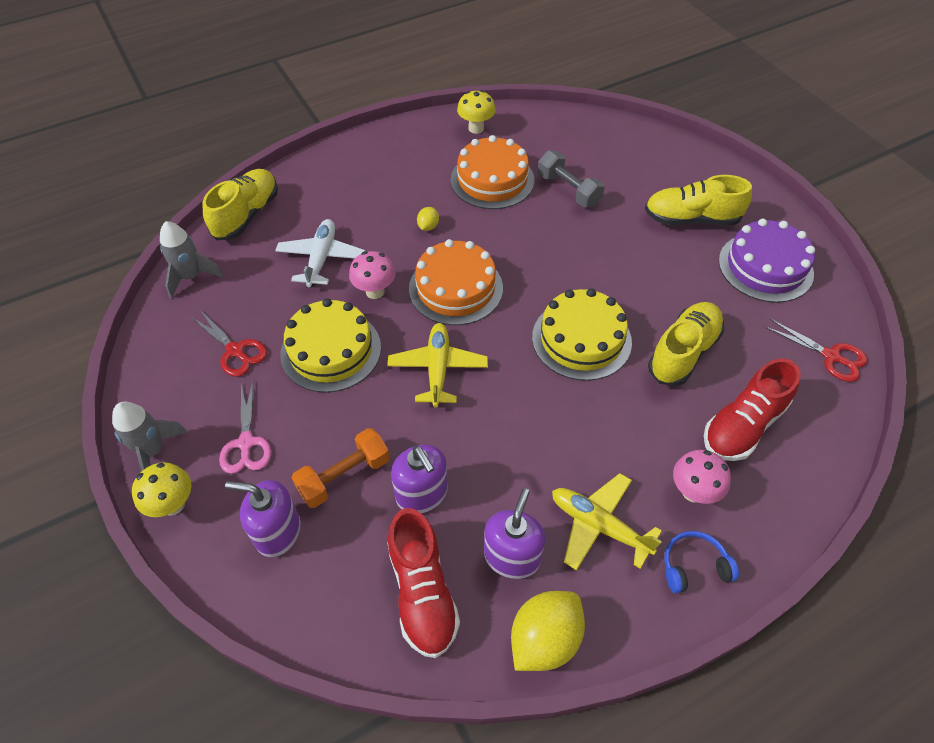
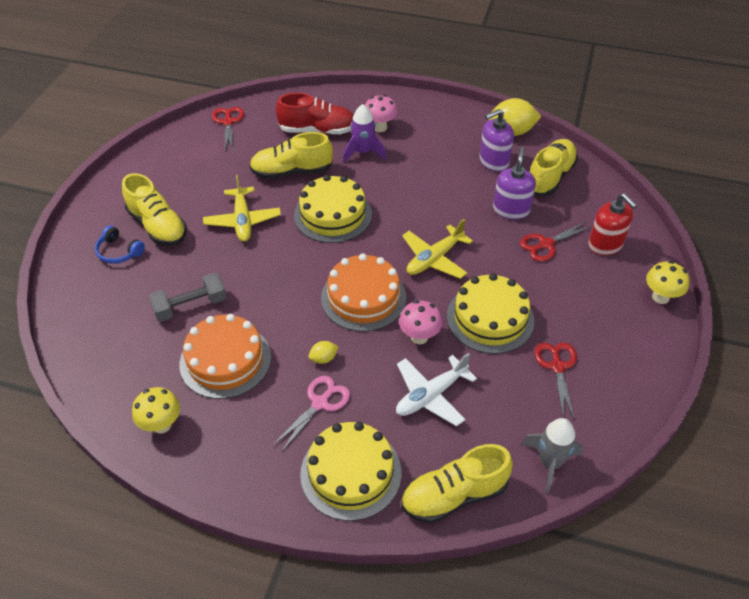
camera: 135 degrees left, 5 degrees down
grey rocket [112,401,187,472] -> none
pink scissors [219,381,271,474] -> pink scissors moved to [273,376,350,451]
purple soap dispenser [225,480,301,557] -> red soap dispenser [588,193,638,256]
orange dumbbell [292,428,390,508] -> red scissors [520,221,593,262]
red shoe [387,508,460,658] -> yellow shoe [530,139,578,196]
grey dumbbell [538,150,605,207] -> grey dumbbell turned 60 degrees clockwise [149,273,226,322]
yellow plane [552,473,662,570] -> yellow plane moved to [203,175,281,242]
blue headphones [664,531,739,594] -> blue headphones moved to [95,225,145,264]
purple cake [719,219,815,303] -> none
none -> yellow cake [300,422,401,521]
none -> purple rocket [343,104,386,162]

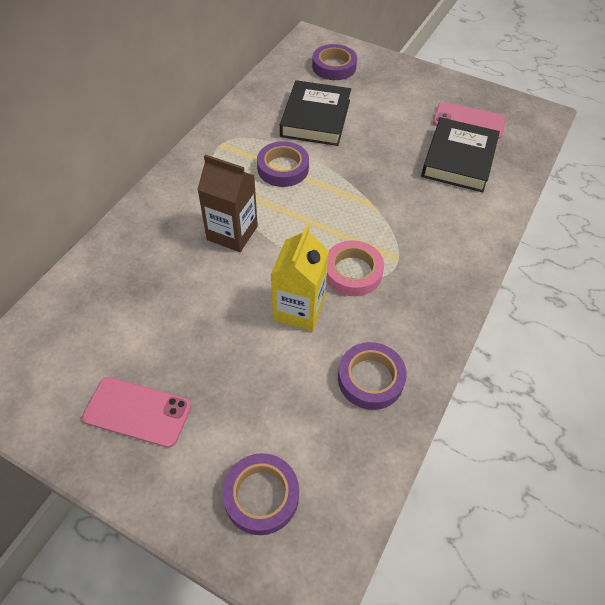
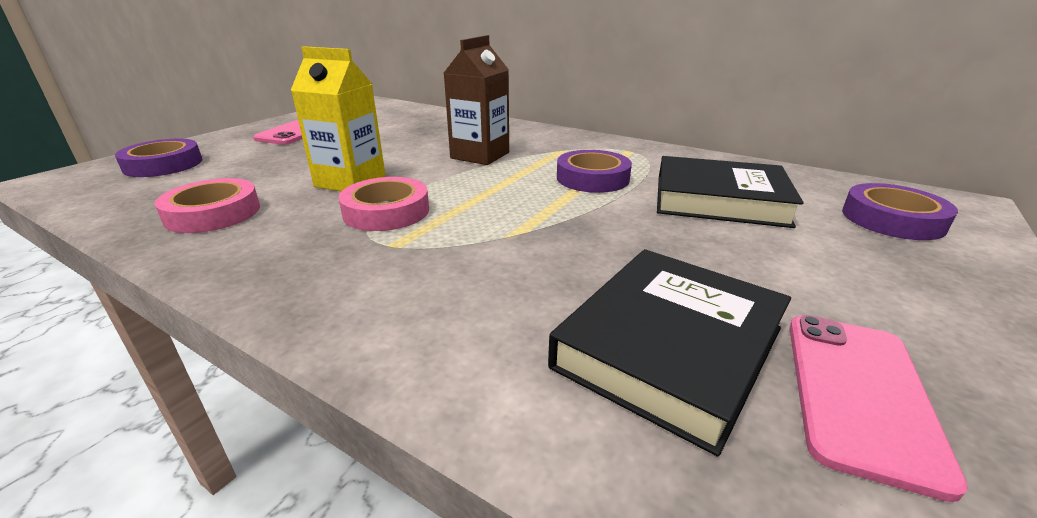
camera: 95 degrees right, 25 degrees down
purple tape [338,342,407,410] -> pink tape [154,178,260,233]
black book [421,118,500,192] -> black book turned 75 degrees counterclockwise [548,249,791,457]

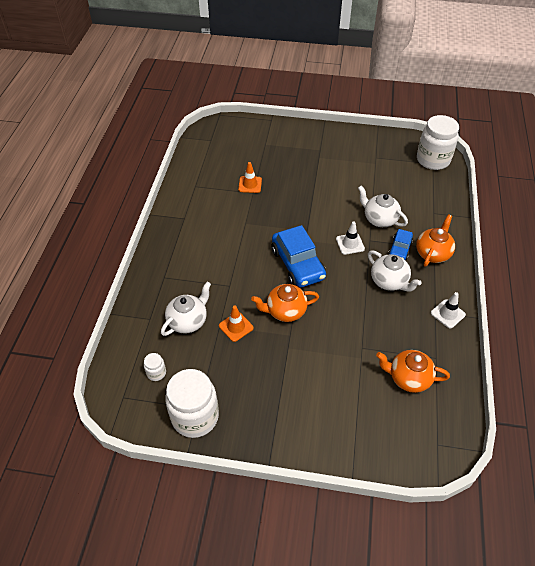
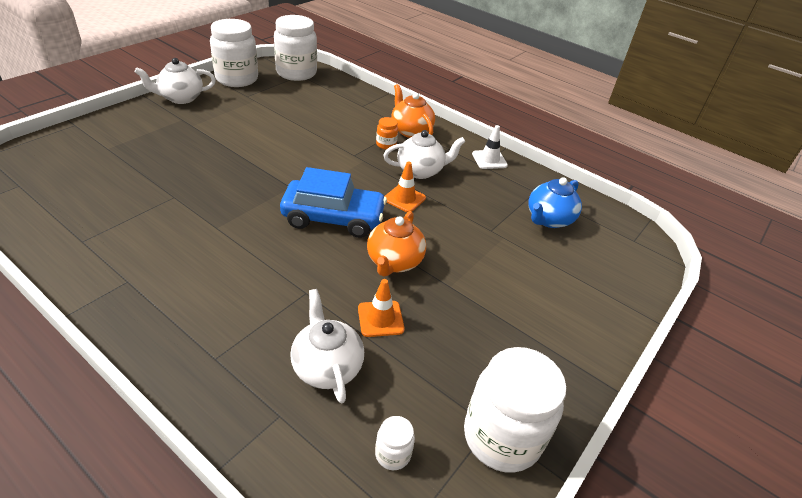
camera: 65 degrees left, 10 degrees down
orange traffic cone [238,162,262,193] -> orange traffic cone moved to [384,162,426,212]
white traffic cone [336,222,365,255] -> none
white teapot [358,186,408,227] -> white teapot moved to [134,58,216,104]
orange teapot [376,350,450,393] -> blue teapot [528,177,582,228]
blue car [388,229,413,261] -> orange jar [376,117,398,150]
none -> white jar [210,19,258,87]

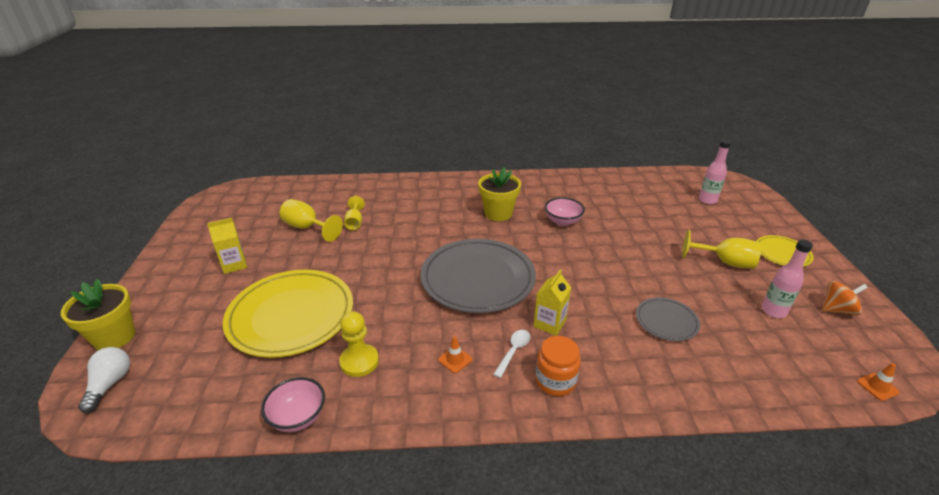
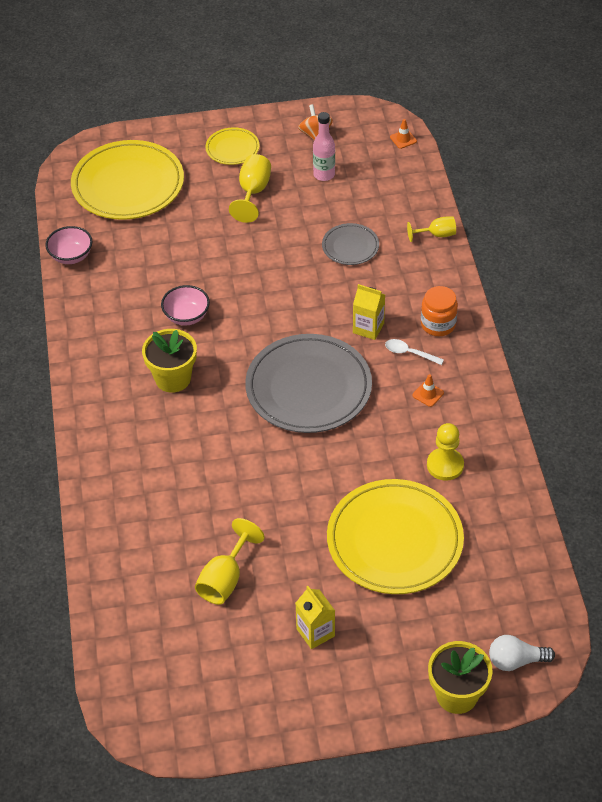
camera: 95 degrees left, 15 degrees up
pink bowl [261,377,325,432] -> pink bowl moved to [45,226,93,264]
yellow goblet [344,196,365,230] -> yellow goblet moved to [407,216,456,242]
pink bottle [699,140,731,204] -> yellow plate [71,140,184,220]

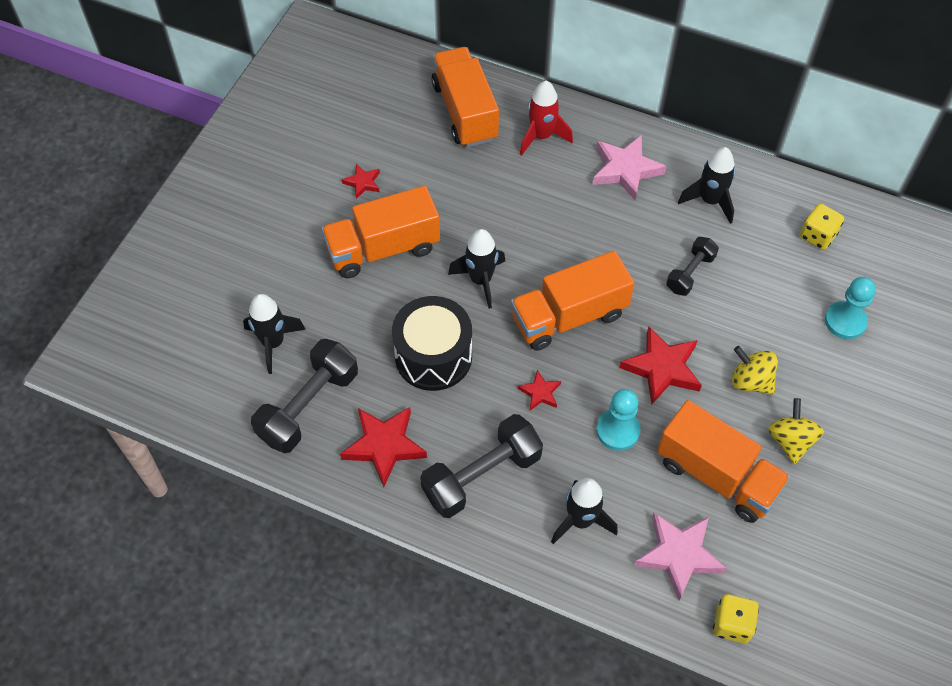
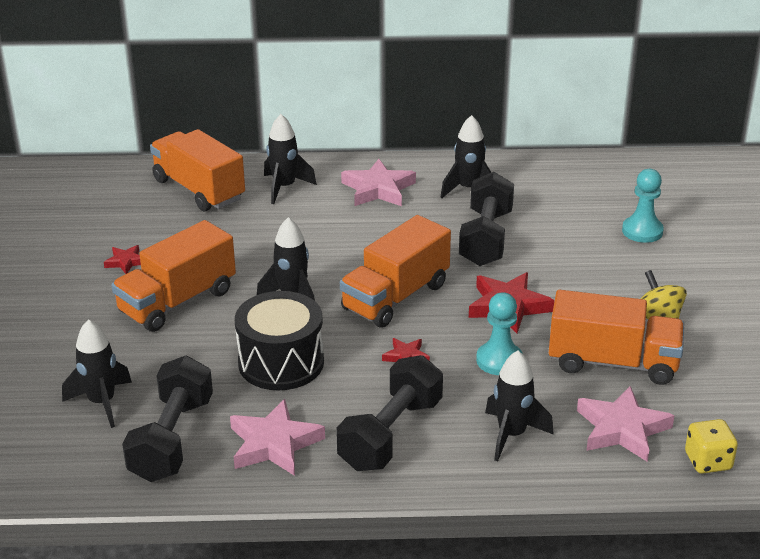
camera: 25 degrees left, 25 degrees down
red star [340,407,427,487] -> pink star [230,399,325,476]
red rocket [520,81,573,155] -> black rocket [264,114,317,204]
black dumbbell [666,237,719,296] -> black dumbbell [459,172,514,266], size x1.73
yellow spinning top [732,346,778,395] -> none
yellow dice [800,204,844,250] -> none

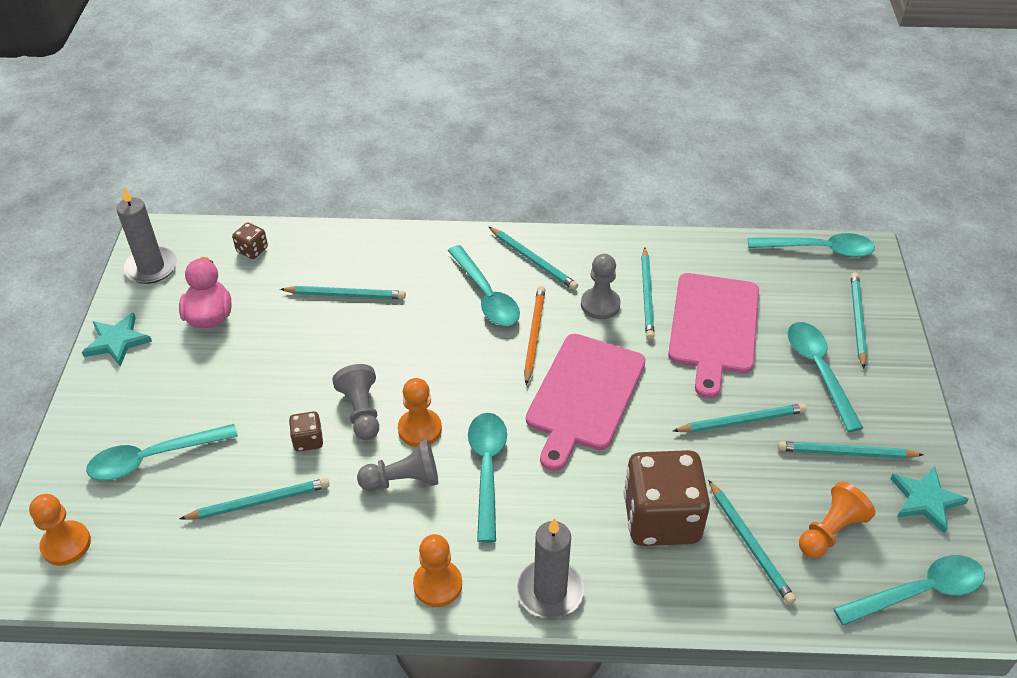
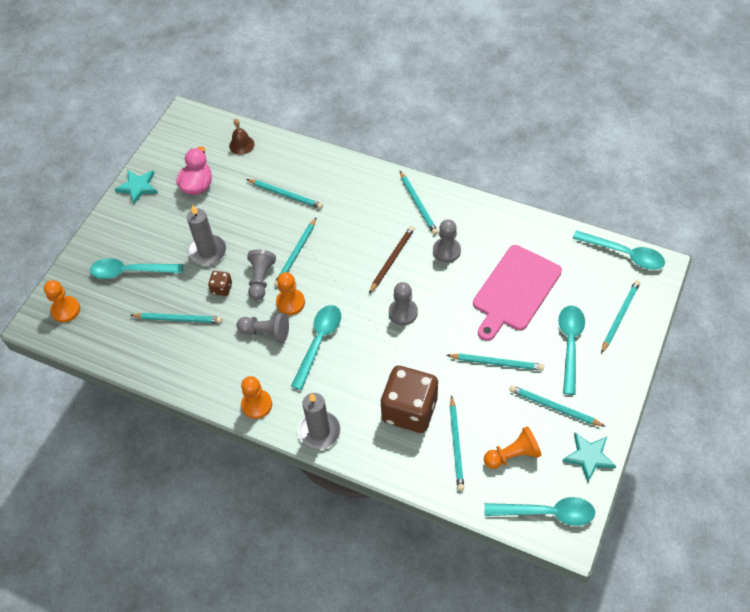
camera: 25 degrees right, 10 degrees up
grey candle [116,187,177,284] -> grey candle moved to [187,205,226,265]
brown dice [232,223,268,259] -> brown bell [229,119,255,155]
turquoise spoon [448,245,520,326] -> none
orange pencil [524,286,545,385] -> brown pencil [369,226,415,294]
pink cutting board [526,334,646,471] -> grey pawn [389,282,418,325]
turquoise pencil [641,247,655,340] -> turquoise pencil moved to [274,218,316,287]

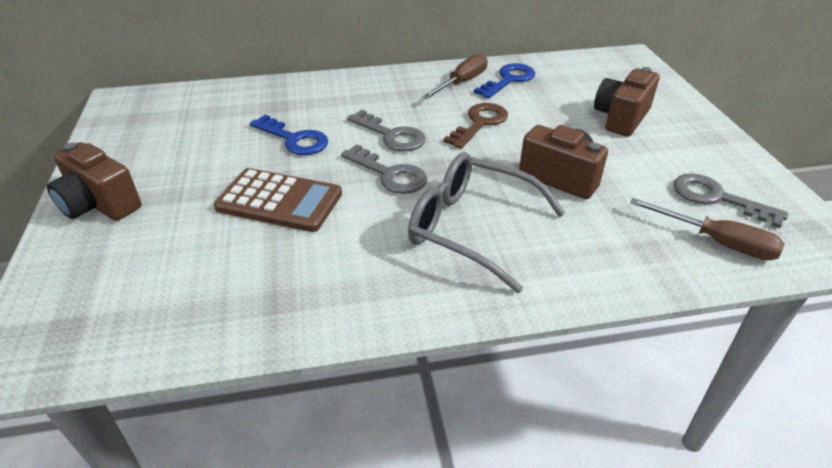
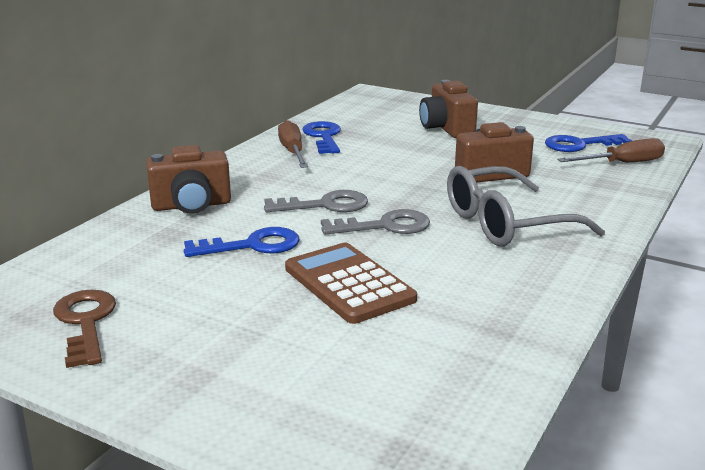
camera: 50 degrees left, 15 degrees down
brown camera [47,142,142,221] -> brown camera moved to [146,145,231,214]
brown calculator [214,168,342,232] -> brown calculator turned 90 degrees counterclockwise [285,243,417,324]
brown key [443,103,508,149] -> brown key moved to [53,290,116,368]
grey key [673,173,789,228] -> blue key [545,134,632,152]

——

> _Task prompt_:
From the records above, extract the lines from the one holding "orange dumbbell [292,428,390,508]" through the one holding "orange traffic cone [238,162,262,193]", word for word; omit the pictures.

> _Answer section_:
orange dumbbell [292,428,390,508] -> red scissors [520,221,593,262]
red shoe [387,508,460,658] -> yellow shoe [530,139,578,196]
grey dumbbell [538,150,605,207] -> grey dumbbell turned 60 degrees clockwise [149,273,226,322]
yellow plane [552,473,662,570] -> yellow plane moved to [203,175,281,242]
blue headphones [664,531,739,594] -> blue headphones moved to [95,225,145,264]
purple cake [719,219,815,303] -> none
none -> yellow cake [300,422,401,521]
none -> purple rocket [343,104,386,162]

camera: 95 degrees right, 25 degrees down
purple tape [338,342,407,410] -> pink tape [154,178,260,233]
black book [421,118,500,192] -> black book turned 75 degrees counterclockwise [548,249,791,457]

camera: 65 degrees left, 10 degrees down
orange traffic cone [238,162,262,193] -> orange traffic cone moved to [384,162,426,212]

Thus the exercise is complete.